» Problem to work on
Where the word "minus" occurs in a line of the data, return the whole line.

=== Provided material ===

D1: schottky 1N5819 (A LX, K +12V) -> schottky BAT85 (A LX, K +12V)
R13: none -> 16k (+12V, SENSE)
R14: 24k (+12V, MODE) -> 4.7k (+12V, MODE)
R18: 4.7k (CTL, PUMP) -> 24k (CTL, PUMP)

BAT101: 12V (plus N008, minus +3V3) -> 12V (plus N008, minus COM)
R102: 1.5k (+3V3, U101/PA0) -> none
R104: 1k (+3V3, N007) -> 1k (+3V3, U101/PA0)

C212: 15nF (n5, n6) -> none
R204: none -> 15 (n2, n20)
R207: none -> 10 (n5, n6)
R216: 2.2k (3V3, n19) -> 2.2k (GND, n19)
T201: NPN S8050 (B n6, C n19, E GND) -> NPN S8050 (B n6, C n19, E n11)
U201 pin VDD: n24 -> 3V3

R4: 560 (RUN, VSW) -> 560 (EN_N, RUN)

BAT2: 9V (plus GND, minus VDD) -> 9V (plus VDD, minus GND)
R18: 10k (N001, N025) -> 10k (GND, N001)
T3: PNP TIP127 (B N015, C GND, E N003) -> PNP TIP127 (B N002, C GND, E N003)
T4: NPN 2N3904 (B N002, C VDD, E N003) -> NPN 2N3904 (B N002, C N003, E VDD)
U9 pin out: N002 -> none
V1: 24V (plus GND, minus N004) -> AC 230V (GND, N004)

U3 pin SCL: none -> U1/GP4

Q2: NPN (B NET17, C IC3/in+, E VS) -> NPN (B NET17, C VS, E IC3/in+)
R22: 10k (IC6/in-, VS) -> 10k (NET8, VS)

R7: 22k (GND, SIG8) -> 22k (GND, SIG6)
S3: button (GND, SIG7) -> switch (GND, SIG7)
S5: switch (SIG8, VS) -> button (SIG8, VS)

===

» Written reply
BAT101: 12V (plus N008, minus +3V3) -> 12V (plus N008, minus COM)
BAT2: 9V (plus GND, minus VDD) -> 9V (plus VDD, minus GND)
V1: 24V (plus GND, minus N004) -> AC 230V (GND, N004)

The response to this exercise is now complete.